TASK TO COMPLETE |
A word-for-word copy of the entries, with the images left out, is what you should write.
**** RECORD SET ****
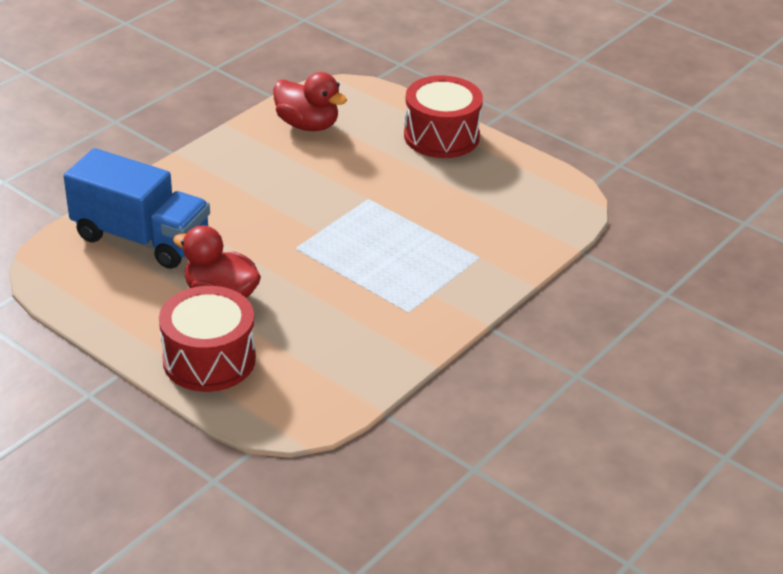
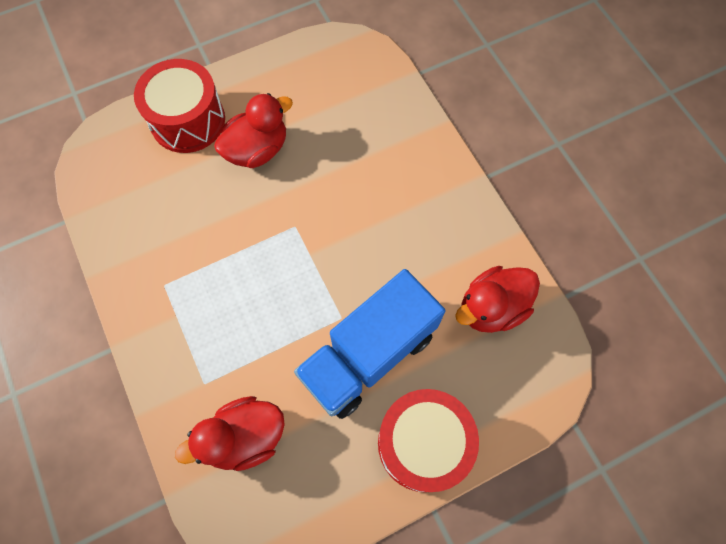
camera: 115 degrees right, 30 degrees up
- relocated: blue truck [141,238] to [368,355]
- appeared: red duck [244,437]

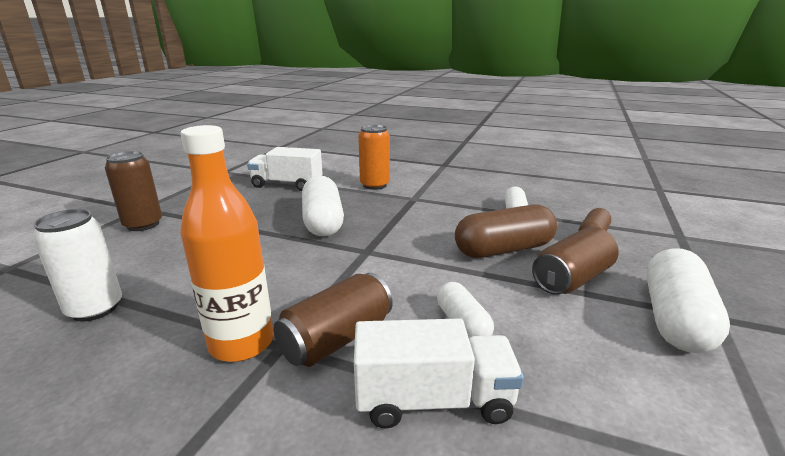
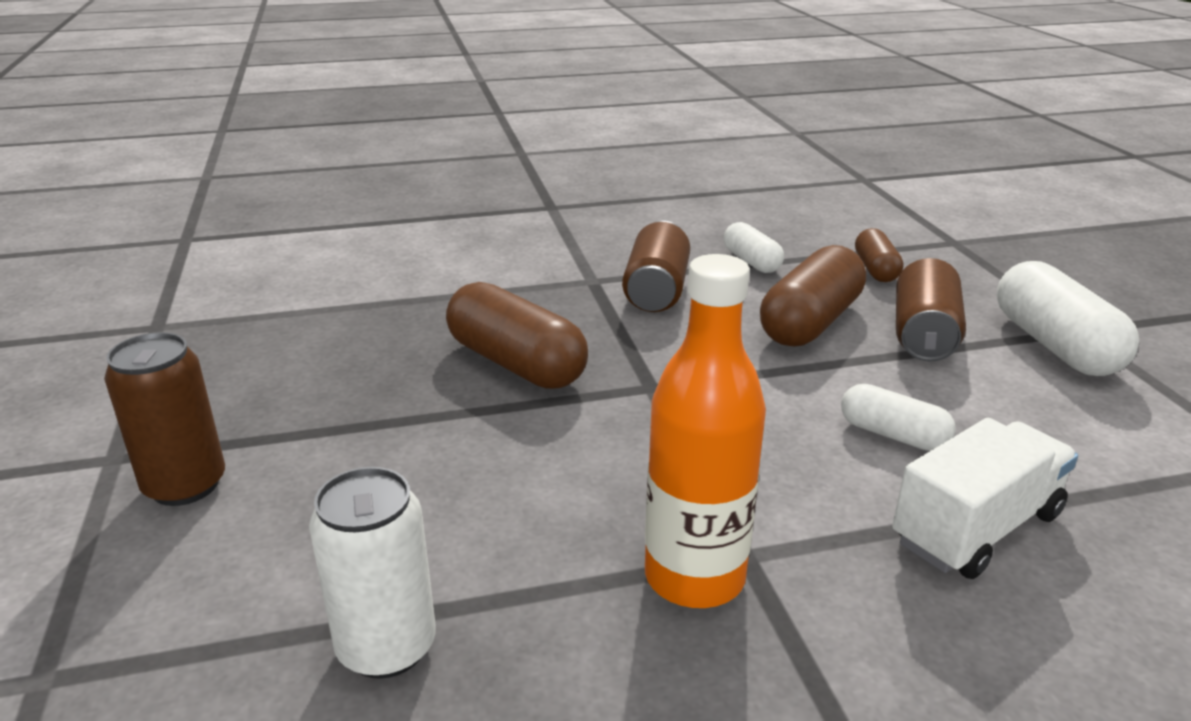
camera: 35 degrees left, 5 degrees up
- missing: orange can [374,185]
- missing: white truck [287,185]
- colour: white capsule [323,221] to brown capsule [516,363]
- relocated: brown can [337,339] to [656,290]

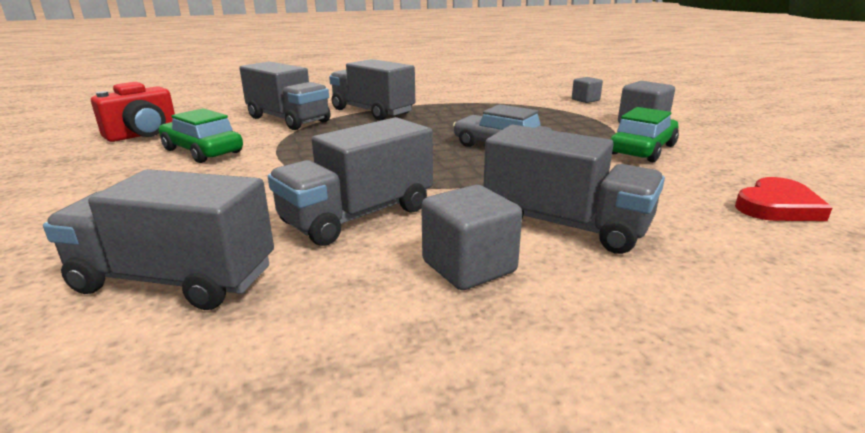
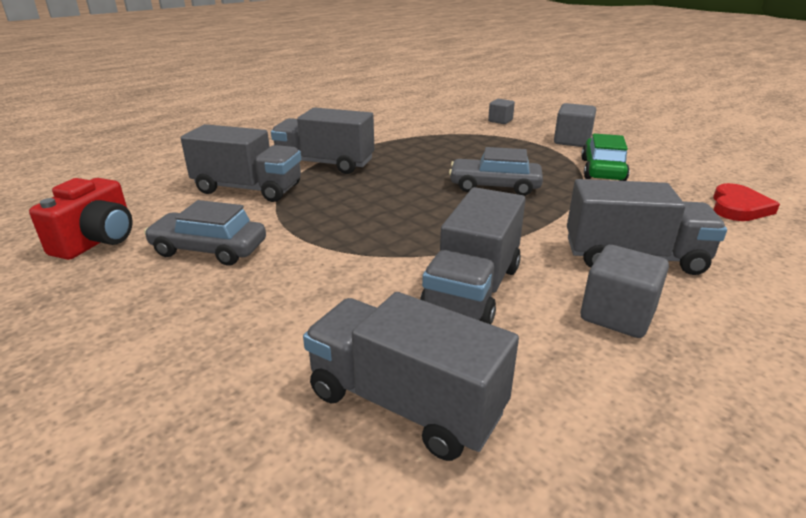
camera: 25 degrees left, 5 degrees up
- colour: green car [202,151] to grey car [209,249]
- spun: grey truck [175,279] = [405,403] 45 degrees clockwise

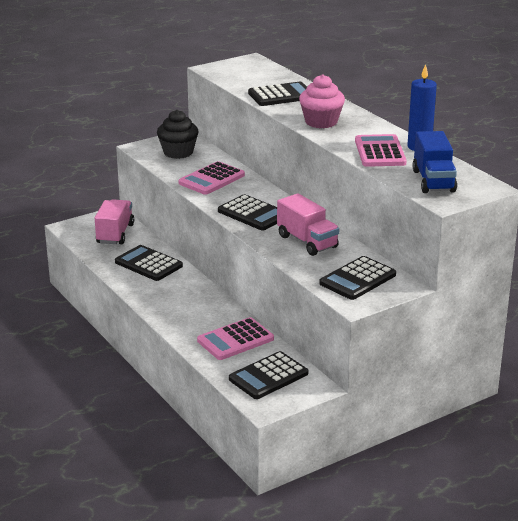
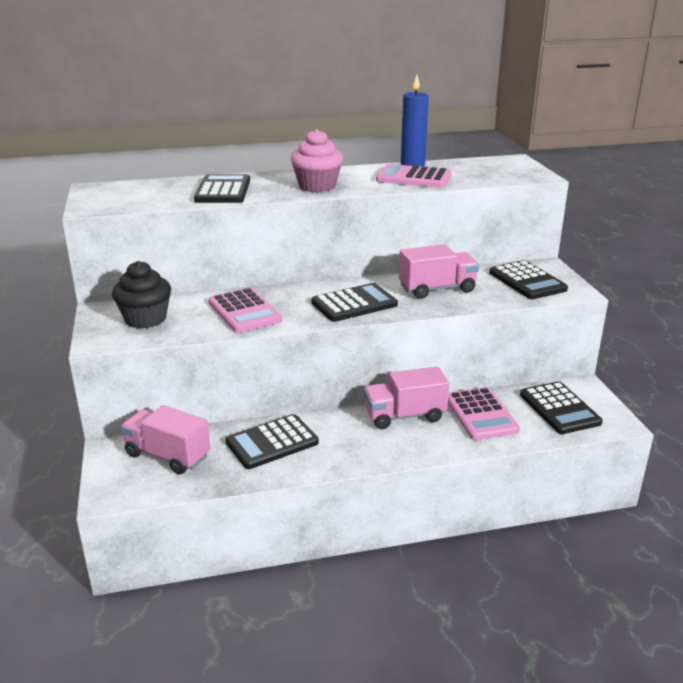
camera: 70 degrees left, 0 degrees up
- missing: blue truck [433,181]
- appeared: pink truck [404,416]

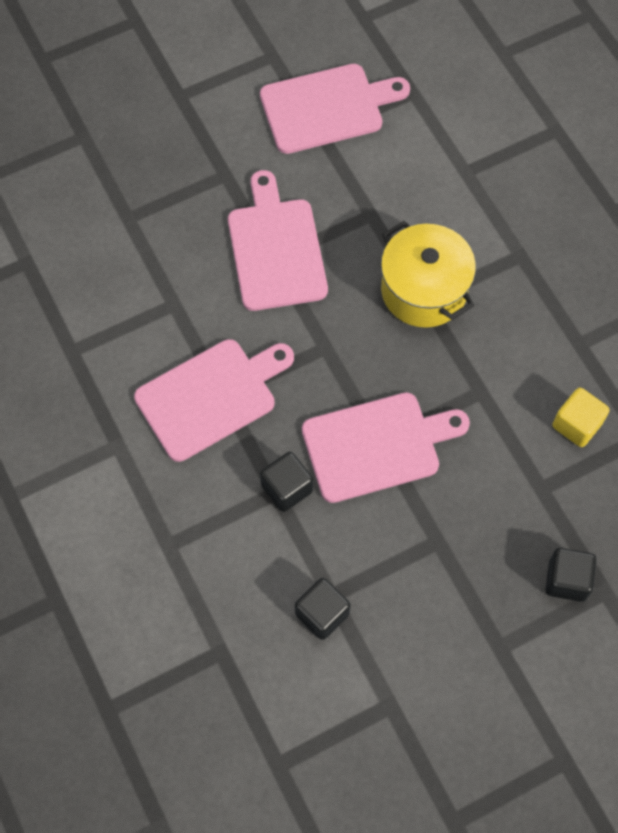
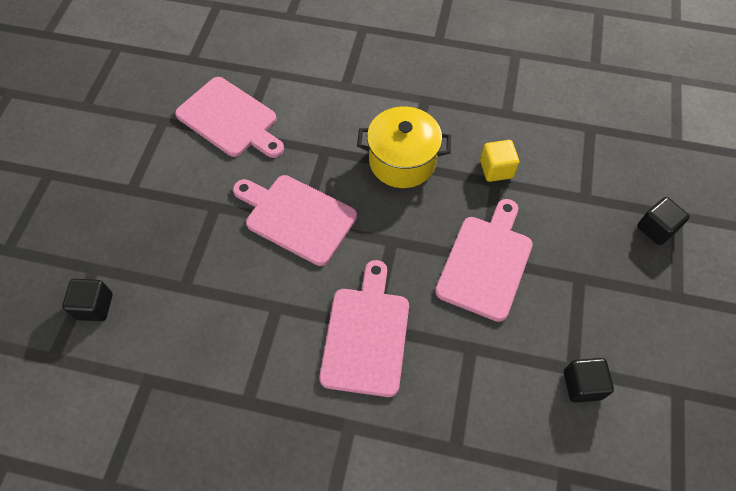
camera: 50 degrees left, 5 degrees down
- spun: pink cutting board [327,108] = [230,119] 105 degrees clockwise
- relocated: yellow cube [576,425] to [496,169]
- relocated: black cube [287,488] to [94,306]

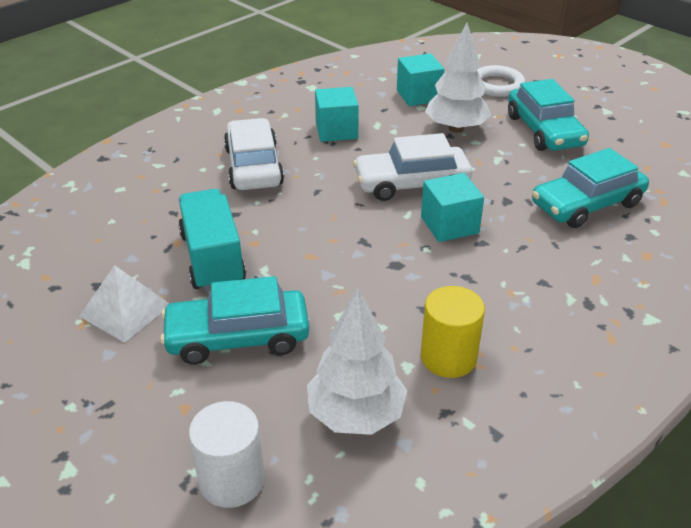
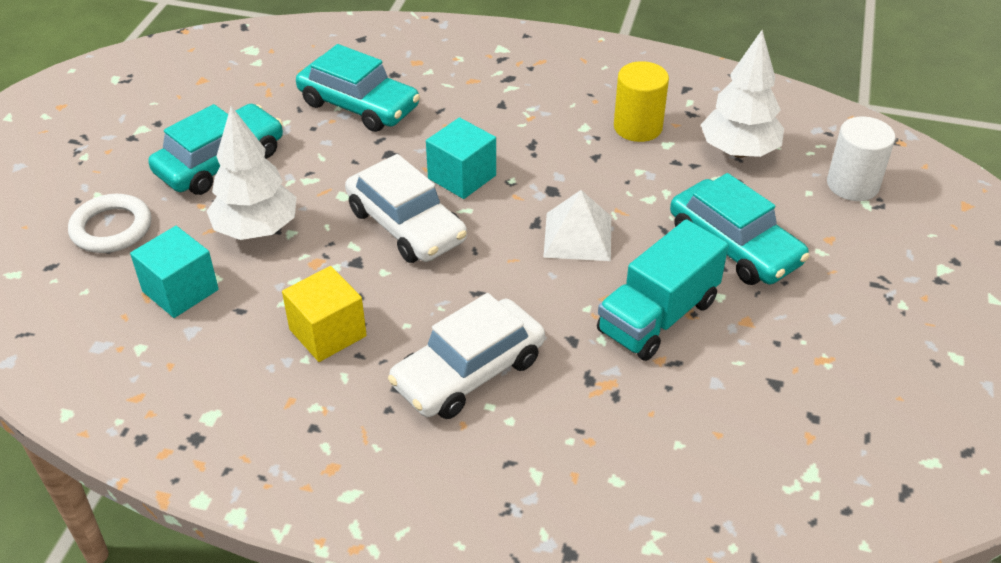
camera: 120 degrees left, 5 degrees up
- colour: turquoise cube [336,130] to yellow cube [327,333]
- relocated: white pyramid [125,310] to [577,236]

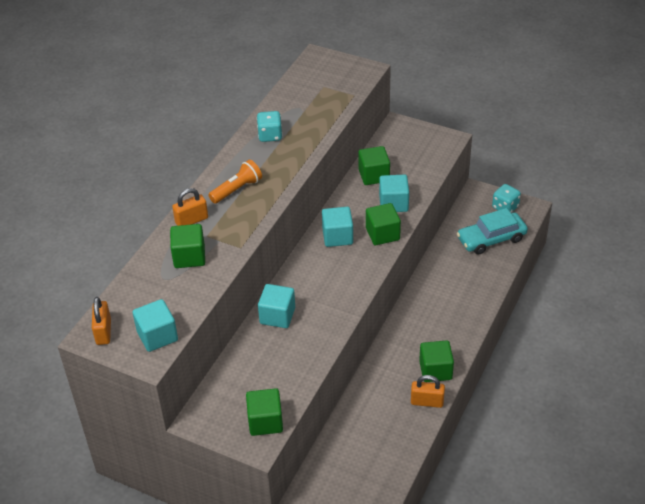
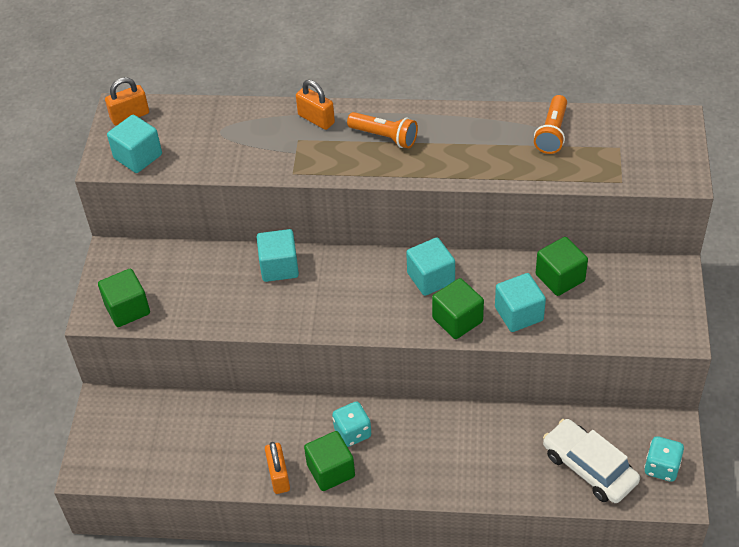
camera: 70 degrees right, 5 degrees up
- relocated: turquoise dice [270,135] to [352,432]
- colour: turquoise car [491,239] to white car [589,468]
- missing: green cube [189,257]
- appeared: orange flashlight [552,133]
****
RESPONSE AREA |
camera: 115 degrees right, 30 degrees up
- relocated: blue truck [141,238] to [368,355]
- appeared: red duck [244,437]

camera: 35 degrees left, 5 degrees up
- missing: orange can [374,185]
- missing: white truck [287,185]
- colour: white capsule [323,221] to brown capsule [516,363]
- relocated: brown can [337,339] to [656,290]

camera: 25 degrees left, 5 degrees up
- colour: green car [202,151] to grey car [209,249]
- spun: grey truck [175,279] = [405,403] 45 degrees clockwise

camera: 70 degrees left, 0 degrees up
- missing: blue truck [433,181]
- appeared: pink truck [404,416]

camera: 50 degrees left, 5 degrees down
- spun: pink cutting board [327,108] = [230,119] 105 degrees clockwise
- relocated: yellow cube [576,425] to [496,169]
- relocated: black cube [287,488] to [94,306]

camera: 120 degrees left, 5 degrees up
- colour: turquoise cube [336,130] to yellow cube [327,333]
- relocated: white pyramid [125,310] to [577,236]

camera: 70 degrees right, 5 degrees up
- relocated: turquoise dice [270,135] to [352,432]
- colour: turquoise car [491,239] to white car [589,468]
- missing: green cube [189,257]
- appeared: orange flashlight [552,133]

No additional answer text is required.